DATA SECTION
<<<<

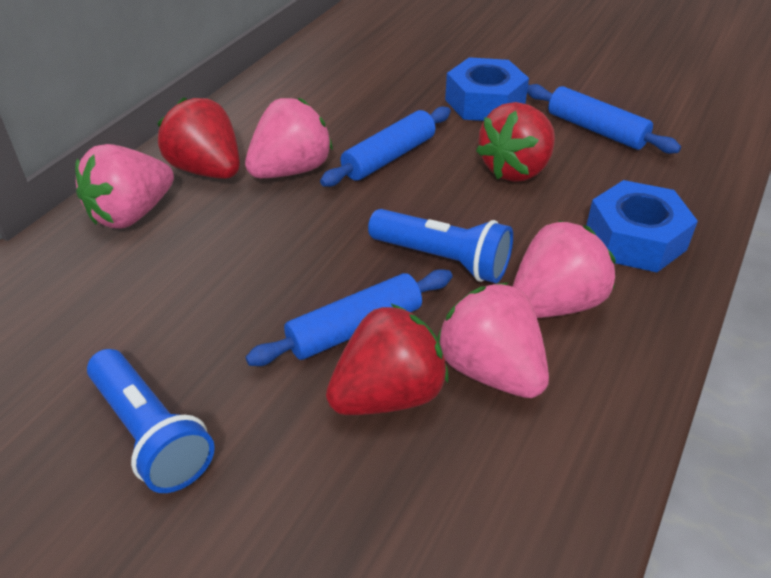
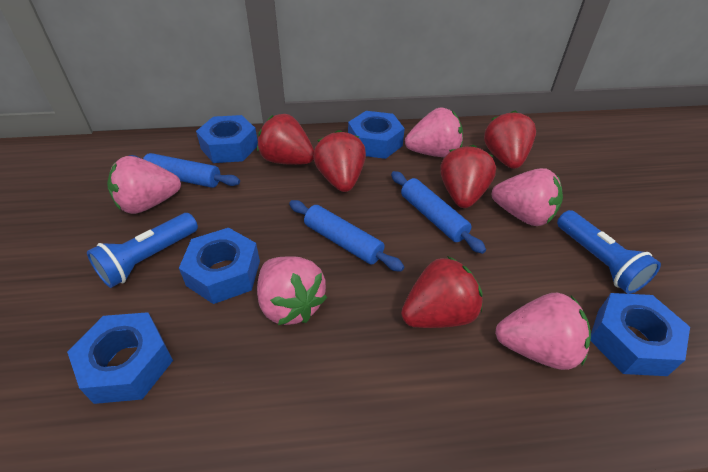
blue nut: 2 -> 5
pink strawberry: 4 -> 5
red strawberry: 3 -> 5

>>>>

REQUIRED WORK
Transcribe the listing above verbatim. Omit the pictures.

WRITTEN RESPONSE
blue nut: 2 -> 5
pink strawberry: 4 -> 5
red strawberry: 3 -> 5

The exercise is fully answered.